• **ASSIGNED TASK**
The listing below contains a span that opens with the line containing "building: [81,133,168,201] -> none" and closes with the line containing "building: none -> [380,244,408,274]". Return that span exactly.

• **WORKING DATA**
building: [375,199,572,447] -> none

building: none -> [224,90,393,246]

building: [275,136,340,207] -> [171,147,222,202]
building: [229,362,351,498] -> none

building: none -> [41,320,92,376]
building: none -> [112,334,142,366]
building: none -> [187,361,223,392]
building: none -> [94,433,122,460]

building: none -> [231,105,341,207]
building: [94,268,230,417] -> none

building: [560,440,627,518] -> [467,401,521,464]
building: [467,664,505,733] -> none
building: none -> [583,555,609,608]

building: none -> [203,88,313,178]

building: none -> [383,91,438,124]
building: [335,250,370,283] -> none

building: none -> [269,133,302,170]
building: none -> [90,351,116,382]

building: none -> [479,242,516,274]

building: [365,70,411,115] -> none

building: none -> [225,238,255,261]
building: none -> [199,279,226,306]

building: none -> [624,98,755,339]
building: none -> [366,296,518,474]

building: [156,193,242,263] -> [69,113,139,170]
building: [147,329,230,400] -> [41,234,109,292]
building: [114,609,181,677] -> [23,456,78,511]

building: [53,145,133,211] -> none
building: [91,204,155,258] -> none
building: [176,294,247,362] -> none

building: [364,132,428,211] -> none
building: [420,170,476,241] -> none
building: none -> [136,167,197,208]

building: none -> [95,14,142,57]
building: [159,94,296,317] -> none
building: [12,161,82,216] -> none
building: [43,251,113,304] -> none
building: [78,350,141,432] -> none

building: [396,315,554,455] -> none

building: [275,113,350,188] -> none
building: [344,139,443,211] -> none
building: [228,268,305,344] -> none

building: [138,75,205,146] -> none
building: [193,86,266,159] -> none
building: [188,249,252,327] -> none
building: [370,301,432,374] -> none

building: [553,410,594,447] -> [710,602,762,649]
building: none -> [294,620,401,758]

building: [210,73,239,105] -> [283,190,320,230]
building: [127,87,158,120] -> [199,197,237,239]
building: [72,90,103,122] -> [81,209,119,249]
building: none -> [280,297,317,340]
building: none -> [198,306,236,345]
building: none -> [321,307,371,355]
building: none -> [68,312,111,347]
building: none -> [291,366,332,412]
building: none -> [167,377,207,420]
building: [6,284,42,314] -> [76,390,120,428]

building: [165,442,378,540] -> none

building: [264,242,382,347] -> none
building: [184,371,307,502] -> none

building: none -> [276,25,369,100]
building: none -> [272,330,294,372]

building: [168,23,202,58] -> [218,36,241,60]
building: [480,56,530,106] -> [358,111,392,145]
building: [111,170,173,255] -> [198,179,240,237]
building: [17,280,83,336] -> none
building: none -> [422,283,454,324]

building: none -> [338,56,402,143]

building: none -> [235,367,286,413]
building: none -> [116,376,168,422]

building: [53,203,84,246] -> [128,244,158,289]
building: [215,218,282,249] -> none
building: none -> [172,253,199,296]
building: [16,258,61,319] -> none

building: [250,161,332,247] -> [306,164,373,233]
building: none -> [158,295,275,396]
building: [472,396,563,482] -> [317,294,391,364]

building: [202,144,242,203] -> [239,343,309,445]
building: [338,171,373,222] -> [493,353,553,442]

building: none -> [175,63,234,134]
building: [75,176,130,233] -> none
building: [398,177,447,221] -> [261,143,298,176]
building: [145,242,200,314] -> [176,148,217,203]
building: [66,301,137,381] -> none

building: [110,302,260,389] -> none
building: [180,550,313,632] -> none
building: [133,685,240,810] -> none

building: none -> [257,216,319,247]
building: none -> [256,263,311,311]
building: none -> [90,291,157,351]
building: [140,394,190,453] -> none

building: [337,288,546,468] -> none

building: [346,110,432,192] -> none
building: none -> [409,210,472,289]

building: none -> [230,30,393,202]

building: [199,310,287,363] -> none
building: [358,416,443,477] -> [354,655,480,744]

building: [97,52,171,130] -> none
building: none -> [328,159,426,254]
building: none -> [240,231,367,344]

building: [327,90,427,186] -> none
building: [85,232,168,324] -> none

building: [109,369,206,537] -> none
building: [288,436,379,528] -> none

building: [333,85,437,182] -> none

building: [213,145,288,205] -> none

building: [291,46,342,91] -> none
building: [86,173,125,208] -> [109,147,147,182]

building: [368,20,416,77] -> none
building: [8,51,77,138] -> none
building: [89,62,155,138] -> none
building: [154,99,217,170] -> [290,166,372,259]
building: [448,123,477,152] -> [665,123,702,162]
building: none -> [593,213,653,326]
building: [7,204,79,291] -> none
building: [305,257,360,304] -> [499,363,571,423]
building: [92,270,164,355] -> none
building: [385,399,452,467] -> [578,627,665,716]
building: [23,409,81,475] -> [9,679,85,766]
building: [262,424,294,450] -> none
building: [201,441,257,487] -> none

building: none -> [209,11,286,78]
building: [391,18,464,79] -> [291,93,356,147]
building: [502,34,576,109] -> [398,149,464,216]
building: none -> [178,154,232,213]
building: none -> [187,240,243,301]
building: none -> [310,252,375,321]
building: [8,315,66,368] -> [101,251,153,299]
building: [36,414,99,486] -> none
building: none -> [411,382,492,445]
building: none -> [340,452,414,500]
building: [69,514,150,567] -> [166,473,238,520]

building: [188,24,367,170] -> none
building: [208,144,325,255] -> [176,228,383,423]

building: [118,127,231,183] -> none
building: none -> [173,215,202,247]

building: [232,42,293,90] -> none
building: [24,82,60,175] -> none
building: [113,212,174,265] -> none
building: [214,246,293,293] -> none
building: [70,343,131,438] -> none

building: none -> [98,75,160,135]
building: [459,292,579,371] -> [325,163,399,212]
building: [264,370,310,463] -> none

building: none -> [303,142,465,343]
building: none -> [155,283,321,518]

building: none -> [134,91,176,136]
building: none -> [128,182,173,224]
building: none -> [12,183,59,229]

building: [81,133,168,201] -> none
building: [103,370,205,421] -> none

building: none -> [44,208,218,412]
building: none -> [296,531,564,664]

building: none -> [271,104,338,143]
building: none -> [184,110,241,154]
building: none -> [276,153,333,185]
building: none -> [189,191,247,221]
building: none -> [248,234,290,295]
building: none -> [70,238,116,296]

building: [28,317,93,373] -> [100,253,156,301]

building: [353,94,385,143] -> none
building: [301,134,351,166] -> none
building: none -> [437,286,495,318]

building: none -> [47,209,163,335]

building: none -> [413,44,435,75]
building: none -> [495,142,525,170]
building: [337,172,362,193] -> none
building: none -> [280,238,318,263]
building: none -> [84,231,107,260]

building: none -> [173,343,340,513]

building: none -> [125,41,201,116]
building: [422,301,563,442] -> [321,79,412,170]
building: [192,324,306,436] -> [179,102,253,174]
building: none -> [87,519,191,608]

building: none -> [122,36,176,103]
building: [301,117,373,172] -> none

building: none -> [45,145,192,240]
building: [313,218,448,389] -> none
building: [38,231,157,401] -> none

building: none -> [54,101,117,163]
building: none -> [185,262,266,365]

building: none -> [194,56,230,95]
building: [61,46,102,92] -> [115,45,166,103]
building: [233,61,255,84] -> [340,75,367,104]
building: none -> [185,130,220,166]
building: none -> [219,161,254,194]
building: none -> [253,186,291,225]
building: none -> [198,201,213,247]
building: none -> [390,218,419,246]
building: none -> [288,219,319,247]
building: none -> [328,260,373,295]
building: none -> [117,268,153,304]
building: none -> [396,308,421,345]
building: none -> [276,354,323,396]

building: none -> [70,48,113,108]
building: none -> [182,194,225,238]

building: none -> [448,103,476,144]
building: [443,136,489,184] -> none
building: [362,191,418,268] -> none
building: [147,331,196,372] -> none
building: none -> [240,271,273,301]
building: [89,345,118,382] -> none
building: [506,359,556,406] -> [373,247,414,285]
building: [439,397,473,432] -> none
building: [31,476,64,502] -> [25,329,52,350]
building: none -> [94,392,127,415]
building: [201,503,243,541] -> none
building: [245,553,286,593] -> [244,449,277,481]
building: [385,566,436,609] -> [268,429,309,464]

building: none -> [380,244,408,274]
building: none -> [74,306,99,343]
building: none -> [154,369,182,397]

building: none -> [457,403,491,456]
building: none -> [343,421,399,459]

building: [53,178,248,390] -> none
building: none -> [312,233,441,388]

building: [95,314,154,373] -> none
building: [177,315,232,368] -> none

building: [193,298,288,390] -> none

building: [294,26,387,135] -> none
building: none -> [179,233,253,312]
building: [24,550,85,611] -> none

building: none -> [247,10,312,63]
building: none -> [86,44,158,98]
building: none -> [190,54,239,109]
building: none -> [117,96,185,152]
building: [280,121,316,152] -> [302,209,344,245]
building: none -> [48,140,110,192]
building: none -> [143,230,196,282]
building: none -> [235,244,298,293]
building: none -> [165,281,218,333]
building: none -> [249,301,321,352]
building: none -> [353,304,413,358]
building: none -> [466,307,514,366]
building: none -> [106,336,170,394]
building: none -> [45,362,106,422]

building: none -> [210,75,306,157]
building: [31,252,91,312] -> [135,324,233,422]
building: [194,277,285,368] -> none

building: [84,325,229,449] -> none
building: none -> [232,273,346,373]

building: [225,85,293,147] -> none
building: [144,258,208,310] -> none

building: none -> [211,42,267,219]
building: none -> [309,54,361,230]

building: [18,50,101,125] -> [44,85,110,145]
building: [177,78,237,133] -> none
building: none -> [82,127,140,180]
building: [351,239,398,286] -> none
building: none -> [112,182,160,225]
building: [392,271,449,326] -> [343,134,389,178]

• **RESULT BELOW**
building: [81,133,168,201] -> none
building: [103,370,205,421] -> none

building: none -> [44,208,218,412]
building: none -> [296,531,564,664]

building: none -> [271,104,338,143]
building: none -> [184,110,241,154]
building: none -> [276,153,333,185]
building: none -> [189,191,247,221]
building: none -> [248,234,290,295]
building: none -> [70,238,116,296]

building: [28,317,93,373] -> [100,253,156,301]

building: [353,94,385,143] -> none
building: [301,134,351,166] -> none
building: none -> [437,286,495,318]

building: none -> [47,209,163,335]

building: none -> [413,44,435,75]
building: none -> [495,142,525,170]
building: [337,172,362,193] -> none
building: none -> [280,238,318,263]
building: none -> [84,231,107,260]

building: none -> [173,343,340,513]

building: none -> [125,41,201,116]
building: [422,301,563,442] -> [321,79,412,170]
building: [192,324,306,436] -> [179,102,253,174]
building: none -> [87,519,191,608]

building: none -> [122,36,176,103]
building: [301,117,373,172] -> none

building: none -> [45,145,192,240]
building: [313,218,448,389] -> none
building: [38,231,157,401] -> none

building: none -> [54,101,117,163]
building: none -> [185,262,266,365]

building: none -> [194,56,230,95]
building: [61,46,102,92] -> [115,45,166,103]
building: [233,61,255,84] -> [340,75,367,104]
building: none -> [185,130,220,166]
building: none -> [219,161,254,194]
building: none -> [253,186,291,225]
building: none -> [198,201,213,247]
building: none -> [390,218,419,246]
building: none -> [288,219,319,247]
building: none -> [328,260,373,295]
building: none -> [117,268,153,304]
building: none -> [396,308,421,345]
building: none -> [276,354,323,396]

building: none -> [70,48,113,108]
building: none -> [182,194,225,238]

building: none -> [448,103,476,144]
building: [443,136,489,184] -> none
building: [362,191,418,268] -> none
building: [147,331,196,372] -> none
building: none -> [240,271,273,301]
building: [89,345,118,382] -> none
building: [506,359,556,406] -> [373,247,414,285]
building: [439,397,473,432] -> none
building: [31,476,64,502] -> [25,329,52,350]
building: none -> [94,392,127,415]
building: [201,503,243,541] -> none
building: [245,553,286,593] -> [244,449,277,481]
building: [385,566,436,609] -> [268,429,309,464]

building: none -> [380,244,408,274]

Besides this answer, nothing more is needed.